[Start of section]

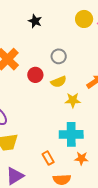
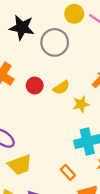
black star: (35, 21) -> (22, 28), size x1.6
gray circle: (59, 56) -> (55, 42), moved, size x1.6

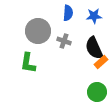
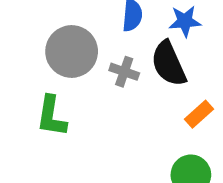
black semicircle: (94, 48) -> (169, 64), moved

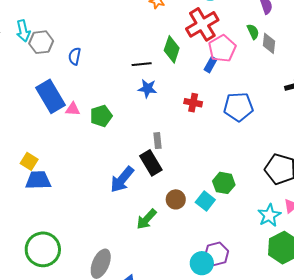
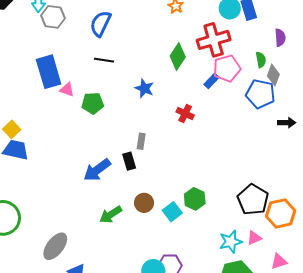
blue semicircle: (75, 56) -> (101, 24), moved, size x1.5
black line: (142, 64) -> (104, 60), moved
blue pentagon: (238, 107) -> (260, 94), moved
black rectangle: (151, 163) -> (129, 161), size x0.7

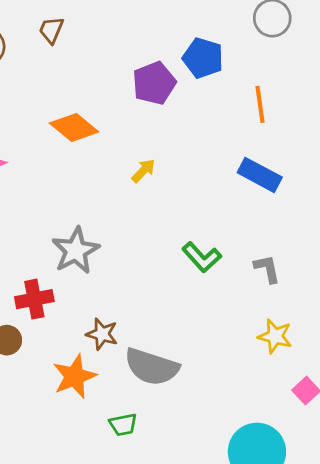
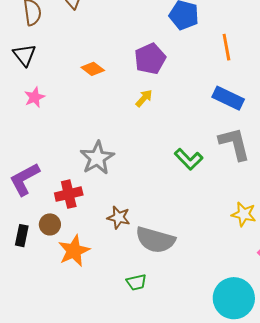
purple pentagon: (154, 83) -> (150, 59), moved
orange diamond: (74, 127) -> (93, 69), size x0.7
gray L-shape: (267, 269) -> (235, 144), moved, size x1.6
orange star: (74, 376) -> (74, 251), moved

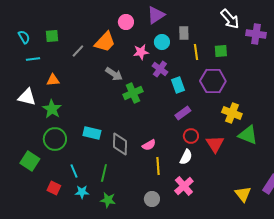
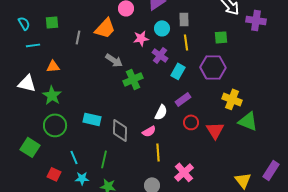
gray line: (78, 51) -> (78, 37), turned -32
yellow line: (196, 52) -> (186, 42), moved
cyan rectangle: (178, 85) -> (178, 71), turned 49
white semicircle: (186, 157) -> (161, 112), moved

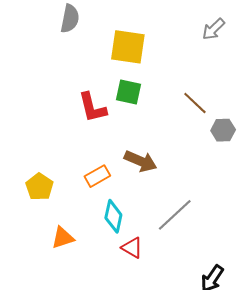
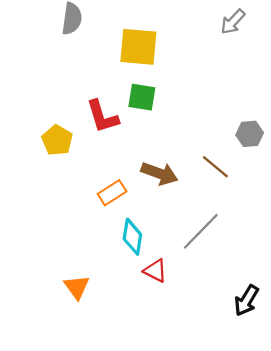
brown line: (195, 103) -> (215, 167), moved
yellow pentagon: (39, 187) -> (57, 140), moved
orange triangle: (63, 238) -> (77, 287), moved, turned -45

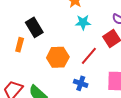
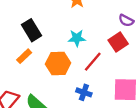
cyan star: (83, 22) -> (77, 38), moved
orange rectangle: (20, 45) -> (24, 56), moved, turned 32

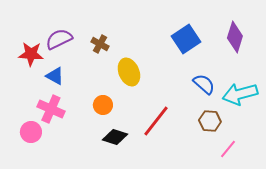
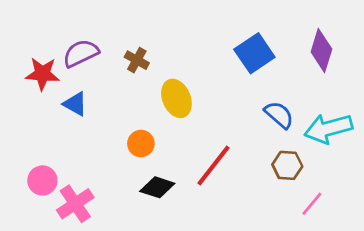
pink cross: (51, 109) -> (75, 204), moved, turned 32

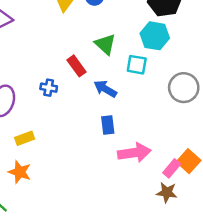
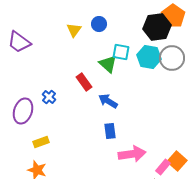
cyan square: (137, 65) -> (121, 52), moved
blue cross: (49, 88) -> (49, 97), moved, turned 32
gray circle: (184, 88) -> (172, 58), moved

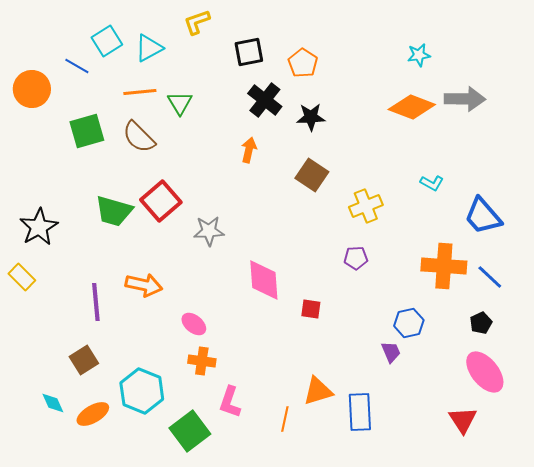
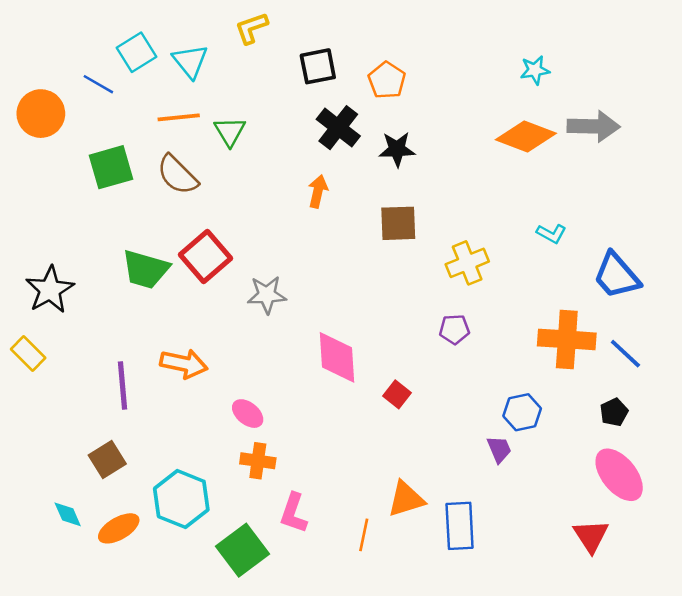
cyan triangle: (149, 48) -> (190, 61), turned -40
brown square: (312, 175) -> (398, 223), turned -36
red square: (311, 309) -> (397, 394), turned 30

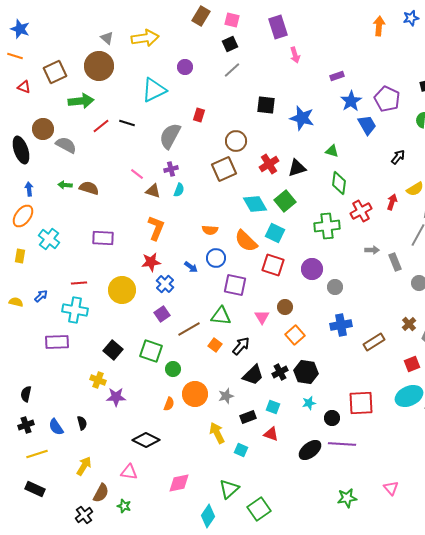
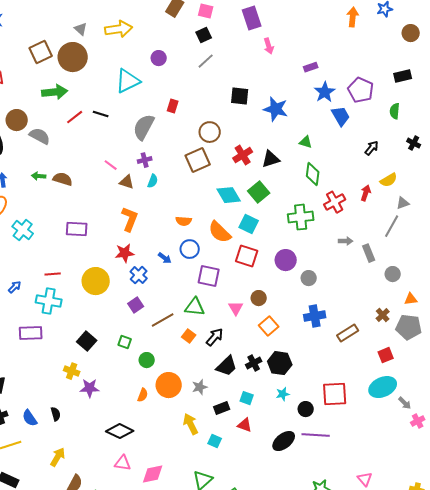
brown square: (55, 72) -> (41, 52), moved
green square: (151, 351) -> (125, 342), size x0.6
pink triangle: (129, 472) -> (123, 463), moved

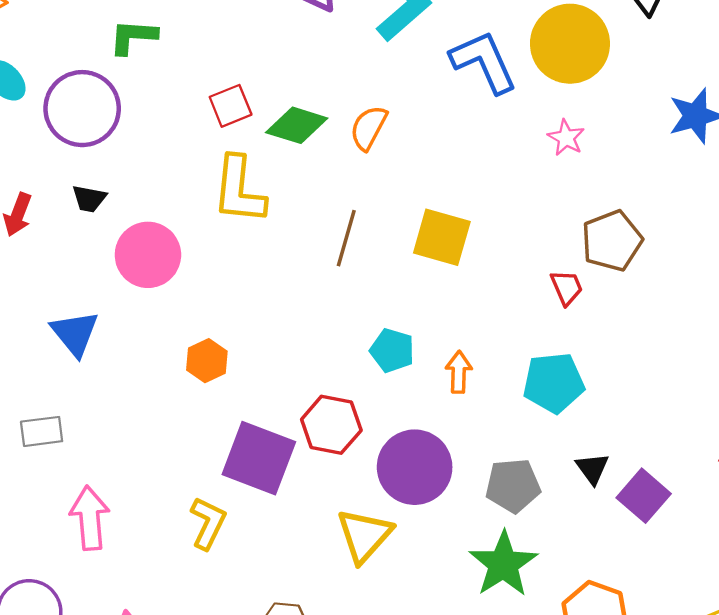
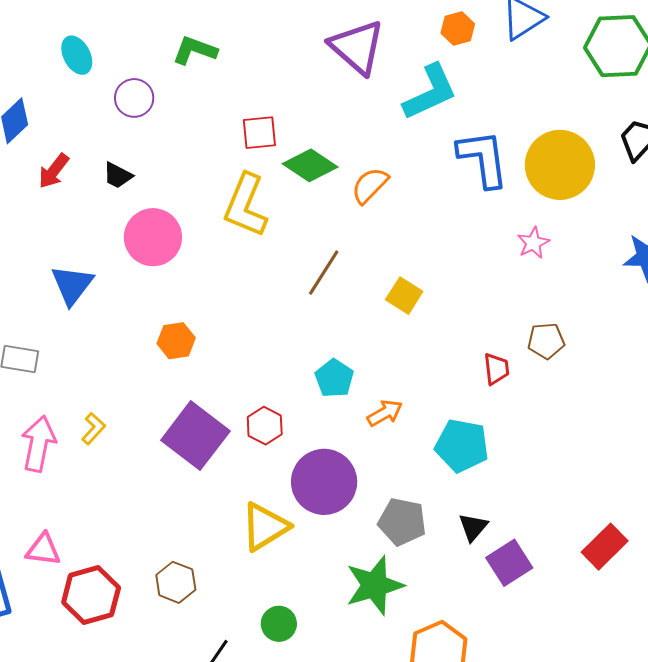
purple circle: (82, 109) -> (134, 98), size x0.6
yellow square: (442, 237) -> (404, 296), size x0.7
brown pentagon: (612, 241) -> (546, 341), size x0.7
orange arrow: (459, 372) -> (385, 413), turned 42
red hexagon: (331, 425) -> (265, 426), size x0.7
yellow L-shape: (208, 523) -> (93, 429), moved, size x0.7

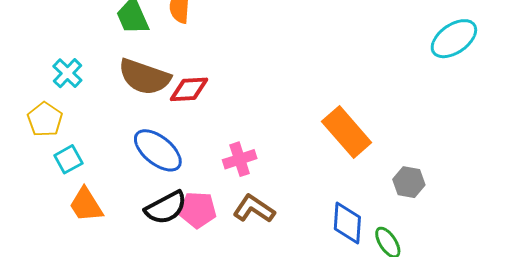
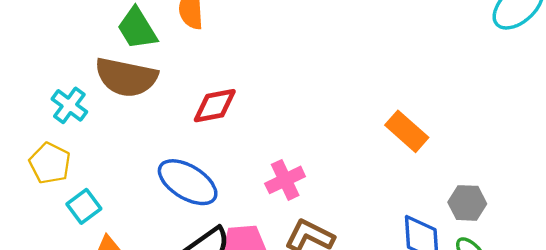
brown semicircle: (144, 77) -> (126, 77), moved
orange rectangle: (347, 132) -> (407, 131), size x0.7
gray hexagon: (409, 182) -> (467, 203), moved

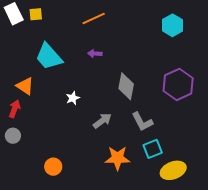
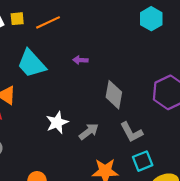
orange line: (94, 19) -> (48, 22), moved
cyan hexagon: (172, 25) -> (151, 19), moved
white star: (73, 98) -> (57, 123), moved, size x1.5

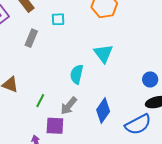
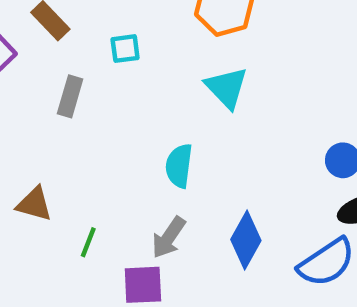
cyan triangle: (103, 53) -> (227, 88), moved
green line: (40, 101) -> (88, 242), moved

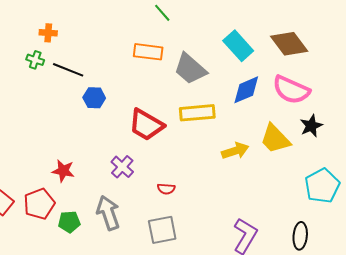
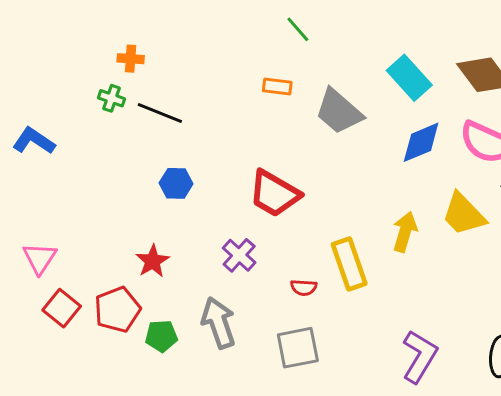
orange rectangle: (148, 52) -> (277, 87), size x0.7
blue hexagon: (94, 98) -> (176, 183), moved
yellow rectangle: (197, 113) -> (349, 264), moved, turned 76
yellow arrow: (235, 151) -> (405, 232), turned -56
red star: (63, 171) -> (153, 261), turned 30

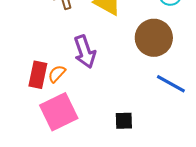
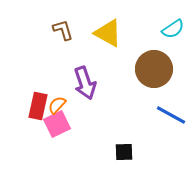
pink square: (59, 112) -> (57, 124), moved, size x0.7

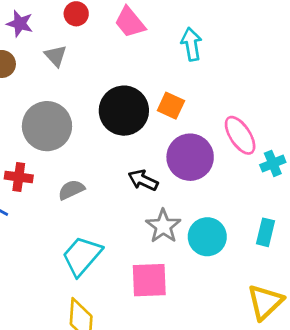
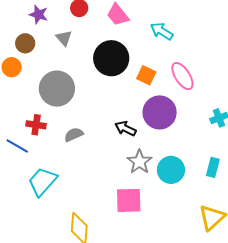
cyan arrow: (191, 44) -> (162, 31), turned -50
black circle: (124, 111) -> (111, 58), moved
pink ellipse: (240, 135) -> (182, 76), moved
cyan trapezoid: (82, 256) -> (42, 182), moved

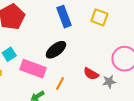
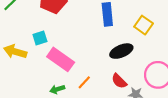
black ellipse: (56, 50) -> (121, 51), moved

[End of section]

TRY IT> Return only the line with "pink square: (59, 112)" and the lines after it up to the end of the records, exact and free of pictures.

EXERCISE SOLUTION>
pink square: (59, 112) -> (57, 124), moved, size x0.7

cyan arrow: (191, 44) -> (162, 31), turned -50
black circle: (124, 111) -> (111, 58), moved
pink ellipse: (240, 135) -> (182, 76), moved
cyan trapezoid: (82, 256) -> (42, 182), moved

black ellipse: (56, 50) -> (121, 51), moved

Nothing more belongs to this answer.